[Start of Attachment]
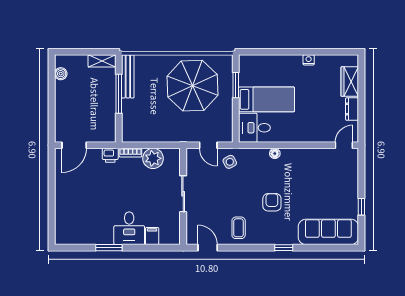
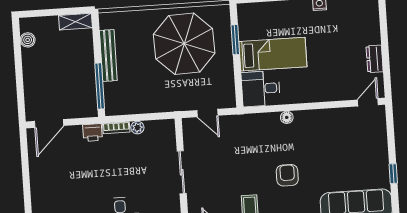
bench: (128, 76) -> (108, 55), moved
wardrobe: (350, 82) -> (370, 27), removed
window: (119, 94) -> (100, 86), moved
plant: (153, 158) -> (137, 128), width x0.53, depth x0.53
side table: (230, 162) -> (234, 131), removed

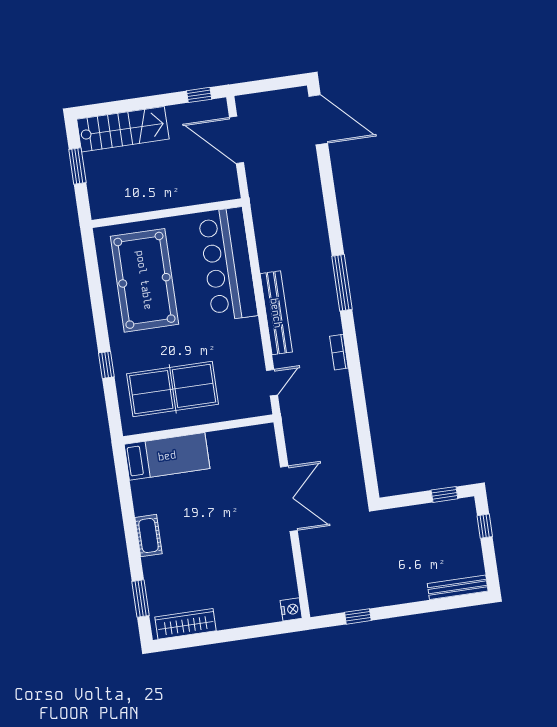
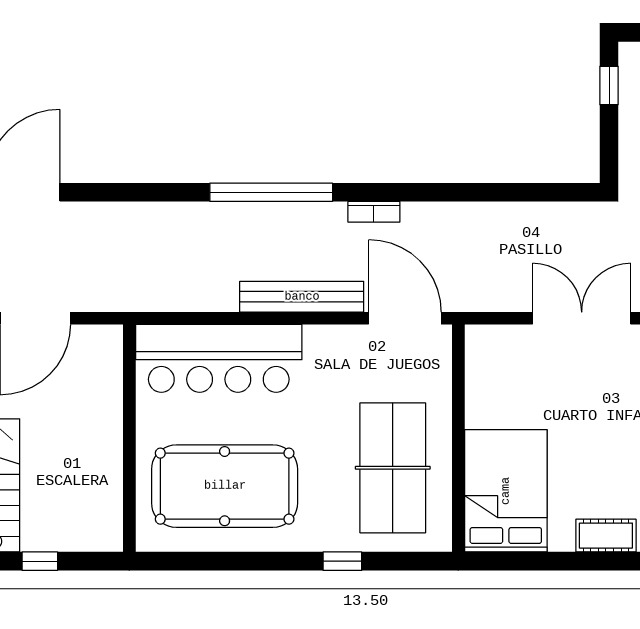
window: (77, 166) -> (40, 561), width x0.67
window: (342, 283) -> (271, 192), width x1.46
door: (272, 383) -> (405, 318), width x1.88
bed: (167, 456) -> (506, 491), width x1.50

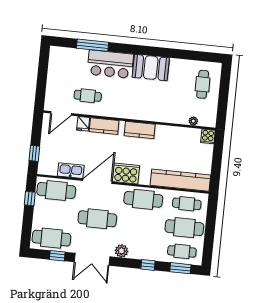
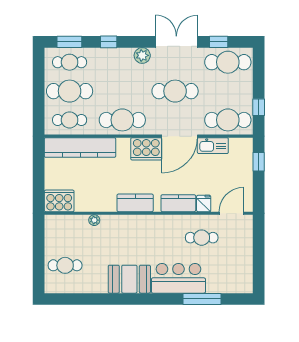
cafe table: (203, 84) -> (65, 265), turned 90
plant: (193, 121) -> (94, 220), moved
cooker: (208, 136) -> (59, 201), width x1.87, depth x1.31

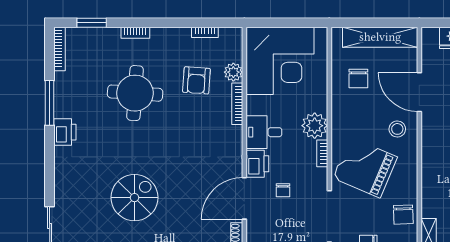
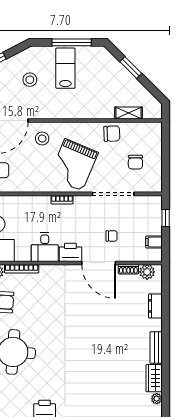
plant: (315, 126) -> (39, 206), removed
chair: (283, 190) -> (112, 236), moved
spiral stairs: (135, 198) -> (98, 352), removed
[End of Attachment]
▸ DESCRIPTION OF THE TASK: Find "window: (342, 283) -> (271, 192), width x1.46" in the entries, then reproduce that line and each line after it exactly, through the last one. Pictures do not go in.

▸ TASK ANSWER:
window: (342, 283) -> (271, 192), width x1.46
door: (272, 383) -> (405, 318), width x1.88
bed: (167, 456) -> (506, 491), width x1.50

cafe table: (203, 84) -> (65, 265), turned 90
plant: (193, 121) -> (94, 220), moved
cooker: (208, 136) -> (59, 201), width x1.87, depth x1.31

plant: (315, 126) -> (39, 206), removed
chair: (283, 190) -> (112, 236), moved
spiral stairs: (135, 198) -> (98, 352), removed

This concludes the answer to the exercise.